● **Exercise details**
Using the entries below, output exactly the lines from the one containing "Provide list of" through the final line, both included, and no others.

[Geospatial object listing tasks]
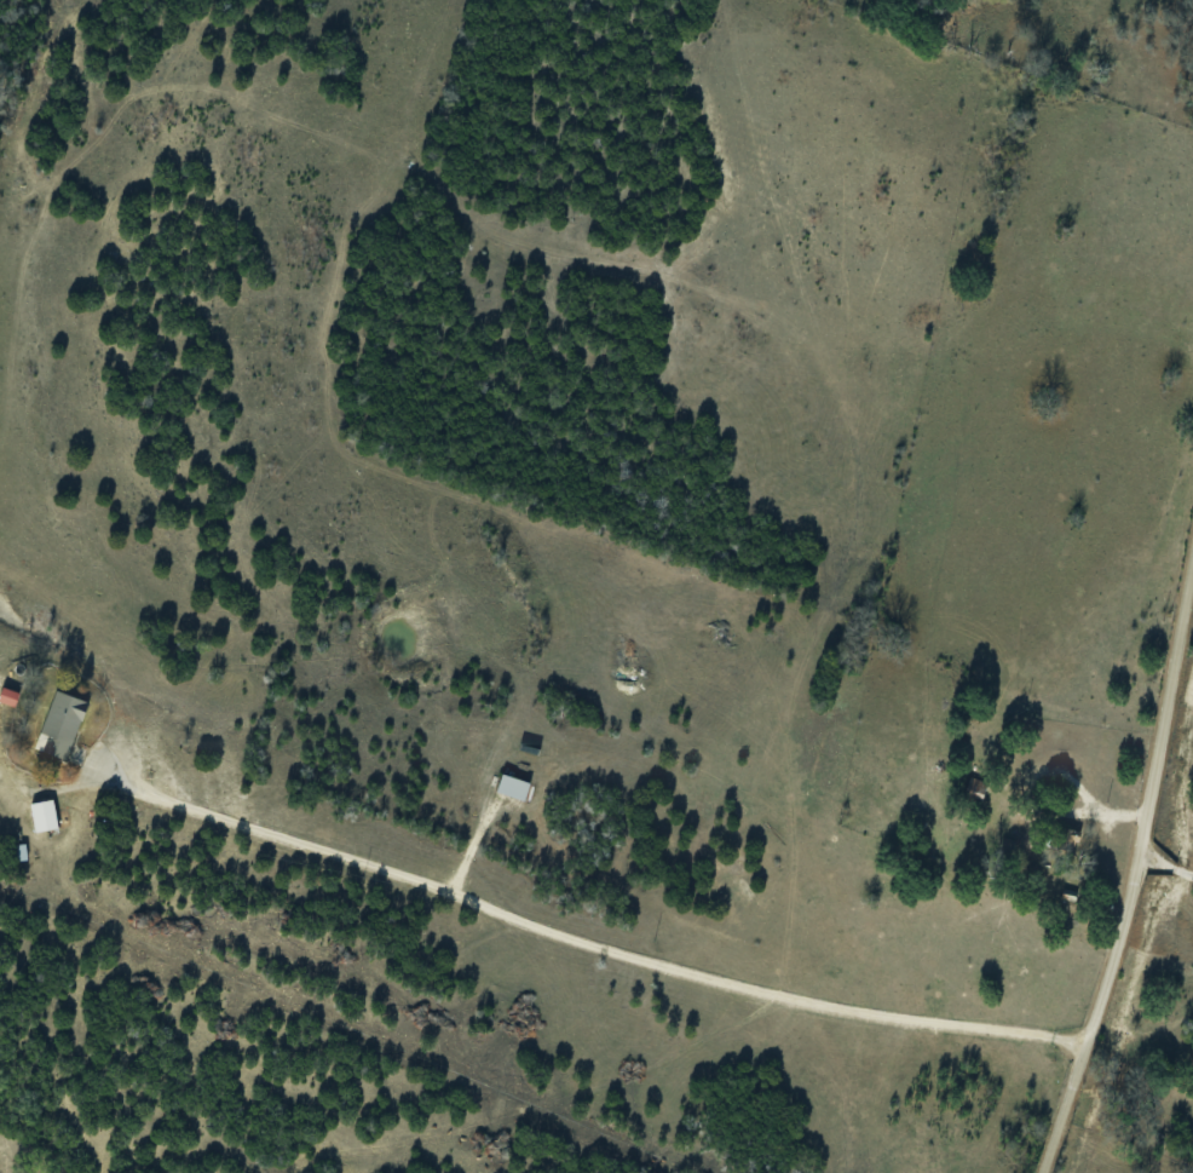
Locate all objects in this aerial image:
building: (6, 697)
building: (57, 724)
building: (511, 786)
building: (975, 787)
building: (41, 815)
road: (1130, 869)

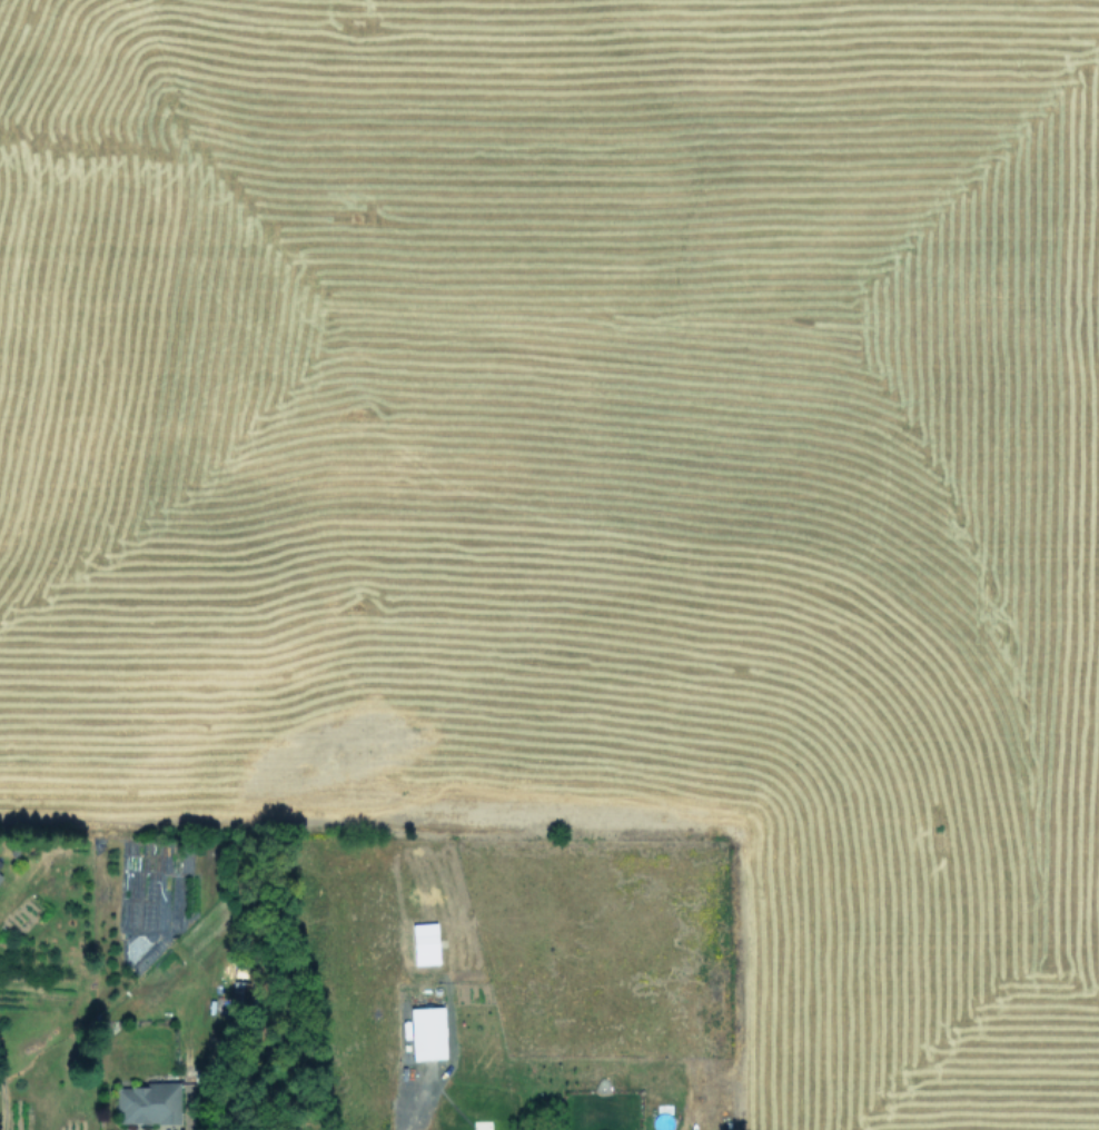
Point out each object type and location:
crop: (549, 565)
building: (0, 862)
building: (0, 876)
building: (426, 1032)
building: (148, 1103)
road: (413, 1106)
road: (1, 1108)

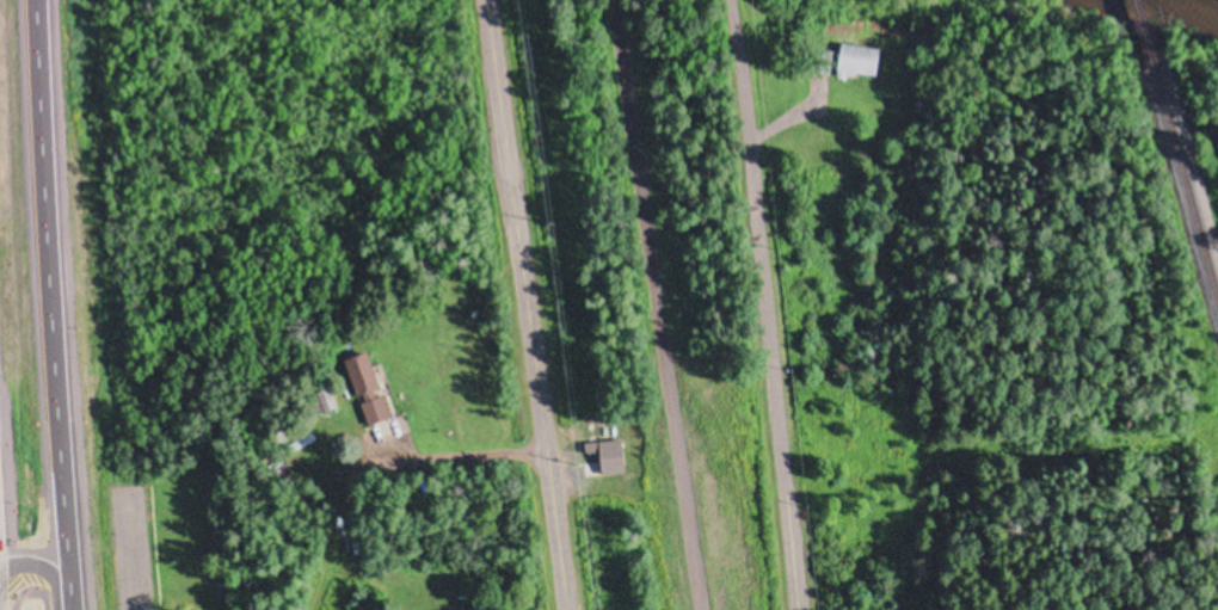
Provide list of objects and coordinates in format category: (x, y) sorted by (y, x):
river: (1132, 7)
railway: (1148, 33)
building: (859, 59)
railway: (1188, 177)
road: (523, 304)
road: (48, 305)
road: (656, 305)
park: (641, 313)
road: (770, 338)
building: (368, 386)
road: (463, 454)
building: (610, 456)
road: (128, 547)
building: (485, 608)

● **Problem solution**
Provide list of objects and coordinates in format category: (x, y) sorted by (y, x):
river: (1132, 7)
railway: (1148, 33)
building: (859, 59)
railway: (1188, 177)
road: (523, 304)
road: (48, 305)
road: (656, 305)
park: (641, 313)
road: (770, 338)
building: (368, 386)
road: (463, 454)
building: (610, 456)
road: (128, 547)
building: (485, 608)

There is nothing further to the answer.